[Excerpts from a dataset]

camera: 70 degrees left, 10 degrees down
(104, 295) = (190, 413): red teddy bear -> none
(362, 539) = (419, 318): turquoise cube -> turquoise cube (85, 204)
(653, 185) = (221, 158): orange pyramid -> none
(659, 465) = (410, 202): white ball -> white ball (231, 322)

...

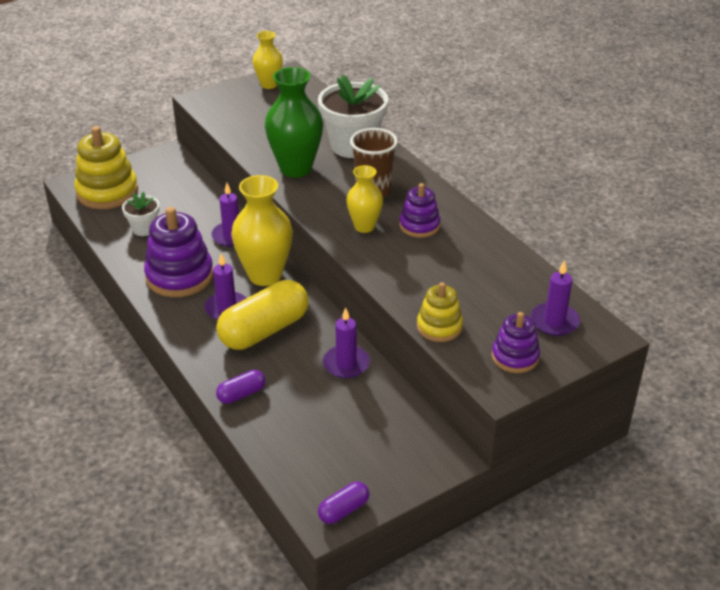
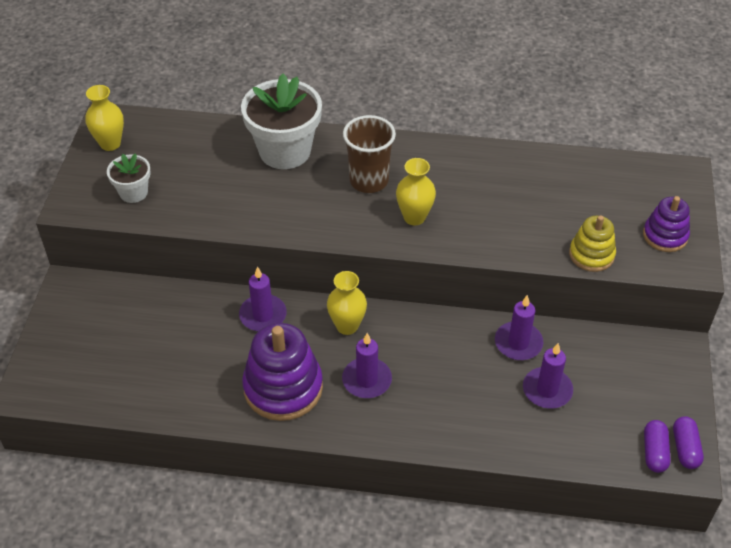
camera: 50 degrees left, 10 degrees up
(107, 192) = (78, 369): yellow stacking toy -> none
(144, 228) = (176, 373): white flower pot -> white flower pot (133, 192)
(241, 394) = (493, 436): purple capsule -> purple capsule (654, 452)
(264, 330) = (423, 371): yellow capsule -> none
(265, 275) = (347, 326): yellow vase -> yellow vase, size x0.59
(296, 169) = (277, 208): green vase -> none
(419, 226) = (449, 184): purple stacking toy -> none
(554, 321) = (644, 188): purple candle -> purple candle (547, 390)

- **Your goal**: Looking back over the data above, restate word for word the lines that begin at the line with "(265, 275) = (347, 326): yellow" and end at the line with "(554, 321) = (644, 188): purple", inclusive.

- **Response area**:
(265, 275) = (347, 326): yellow vase -> yellow vase, size x0.59
(296, 169) = (277, 208): green vase -> none
(419, 226) = (449, 184): purple stacking toy -> none
(554, 321) = (644, 188): purple candle -> purple candle (547, 390)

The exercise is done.